- **DATA FOR PROCESSING**
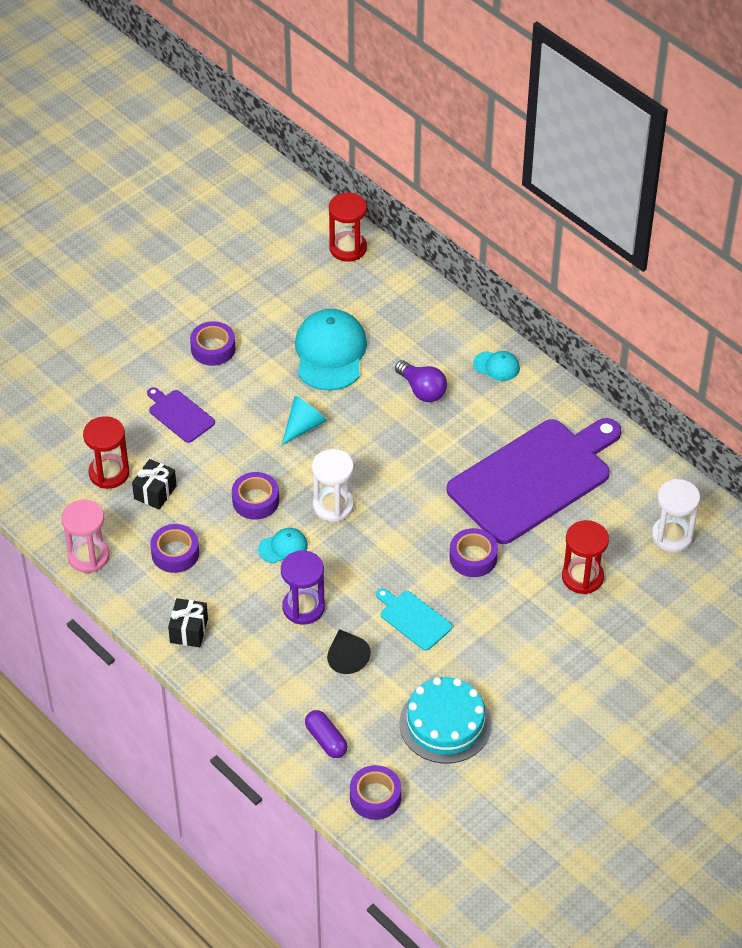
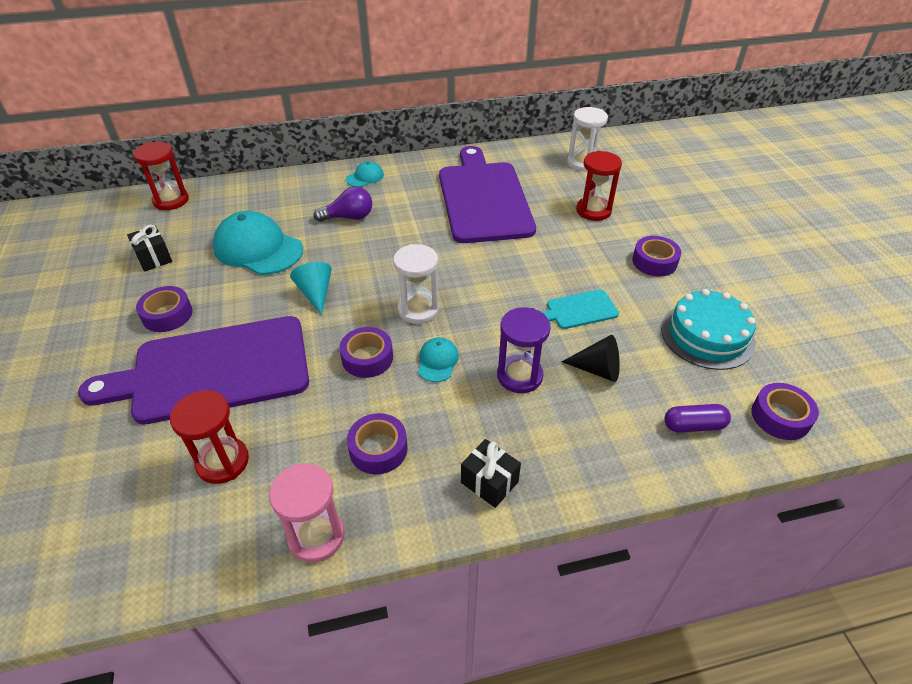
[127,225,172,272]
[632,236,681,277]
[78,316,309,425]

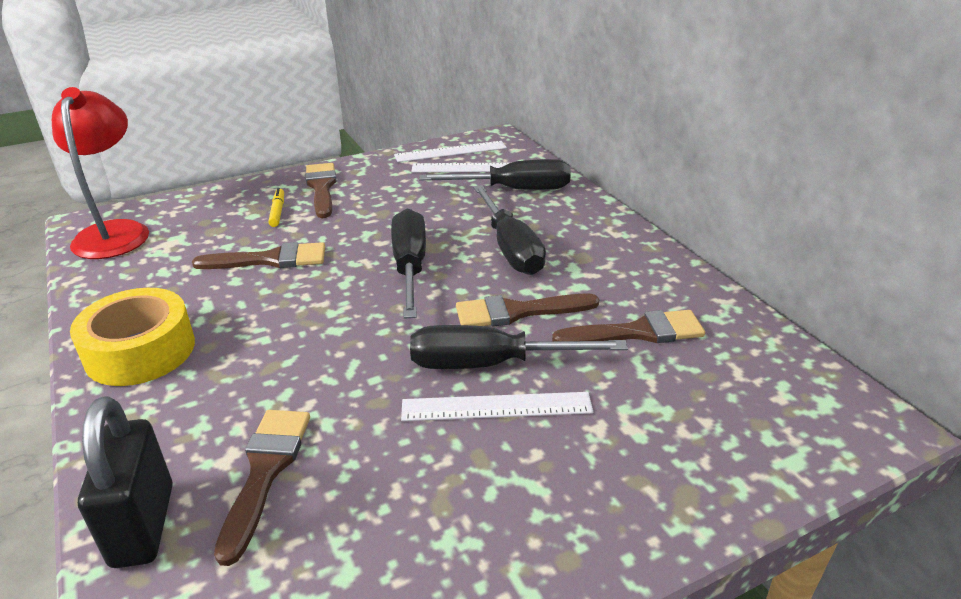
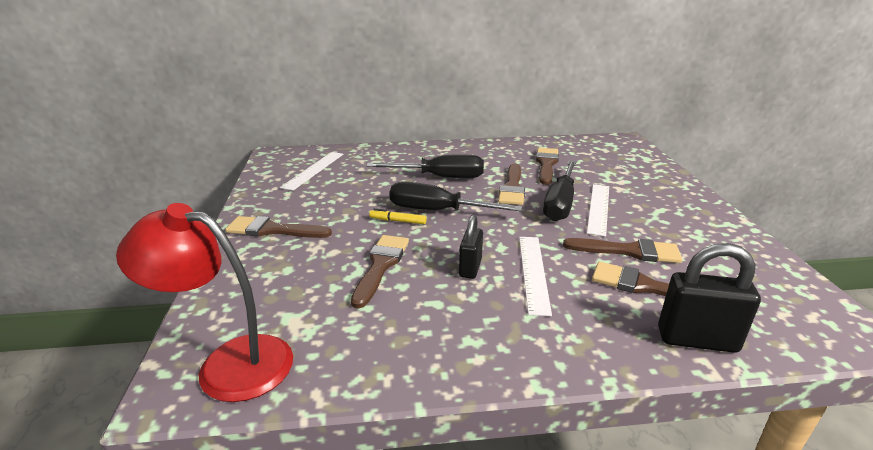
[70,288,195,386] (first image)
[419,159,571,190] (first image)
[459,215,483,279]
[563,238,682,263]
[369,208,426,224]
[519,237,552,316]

==

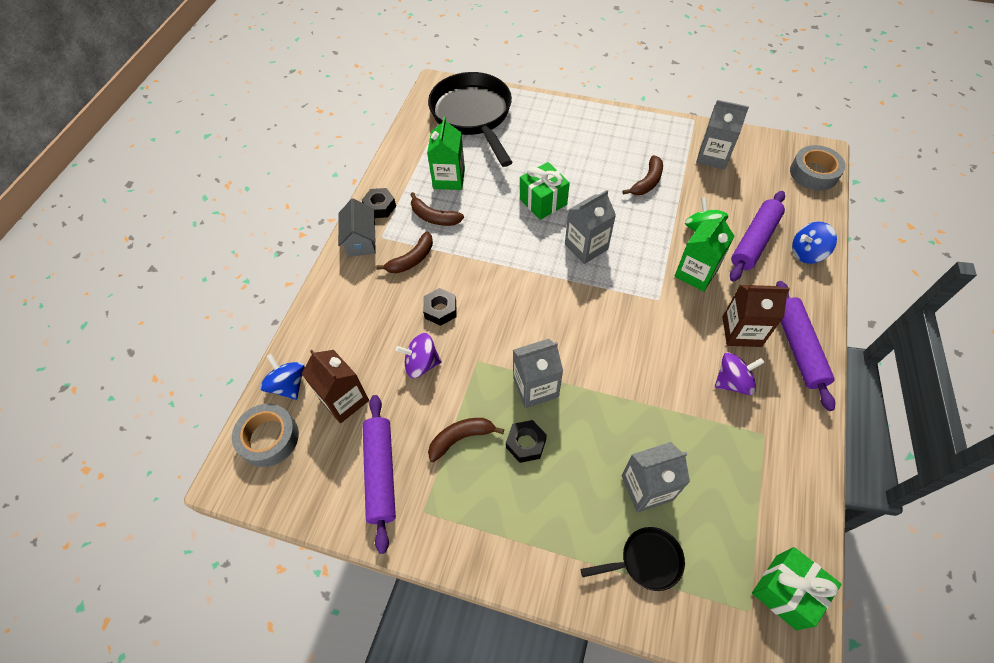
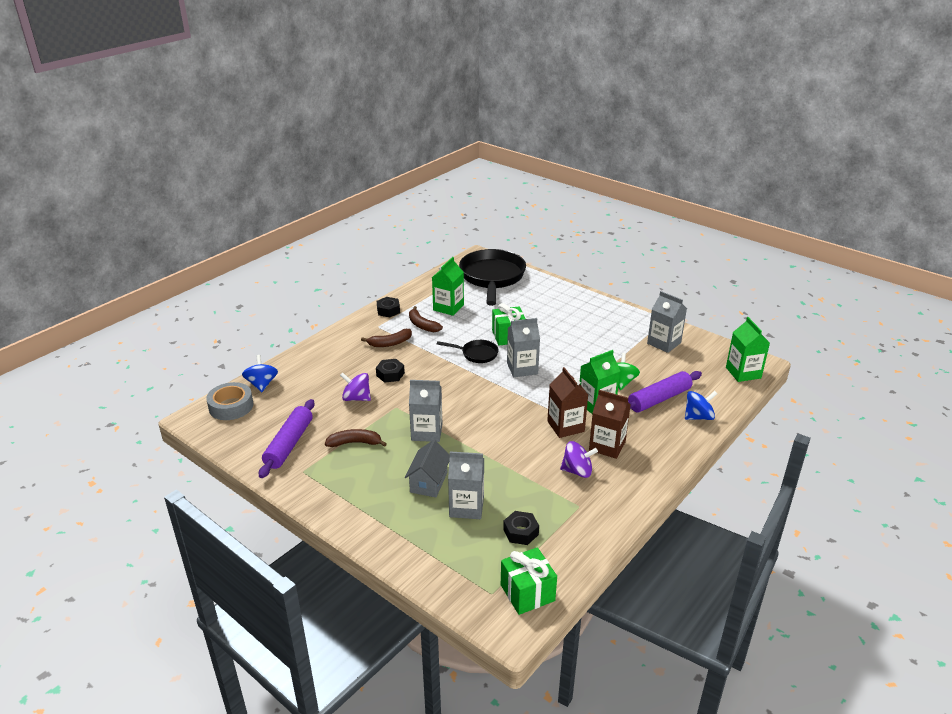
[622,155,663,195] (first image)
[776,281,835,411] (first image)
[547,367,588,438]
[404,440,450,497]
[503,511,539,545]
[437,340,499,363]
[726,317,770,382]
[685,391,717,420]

...

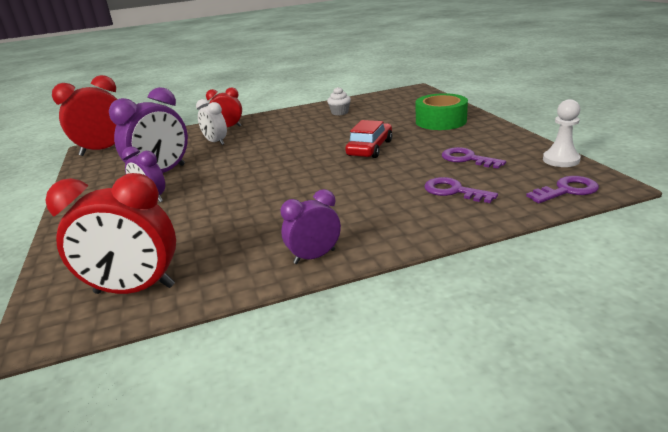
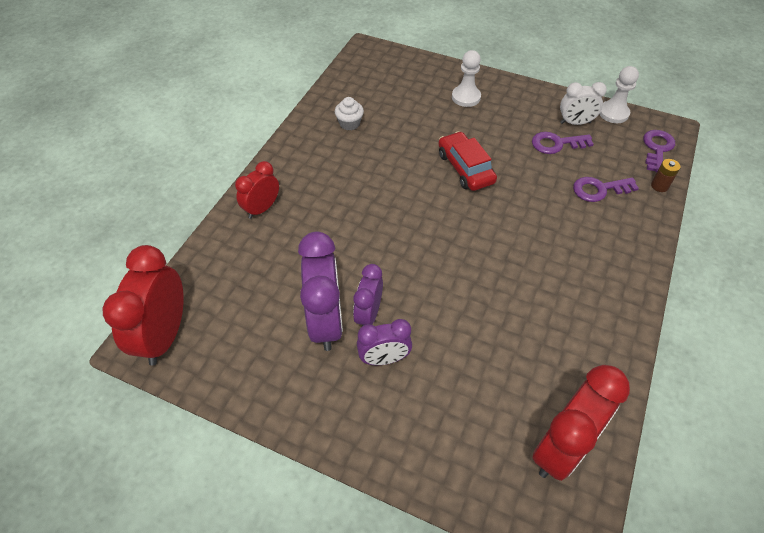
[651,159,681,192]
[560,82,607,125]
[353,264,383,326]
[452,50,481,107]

- **INSTRUCTIONS FOR THE TASK**
Check each line above for the word "first" and copy every line that has it.

- **TASK OUTPUT**
[70,288,195,386] (first image)
[419,159,571,190] (first image)
[622,155,663,195] (first image)
[776,281,835,411] (first image)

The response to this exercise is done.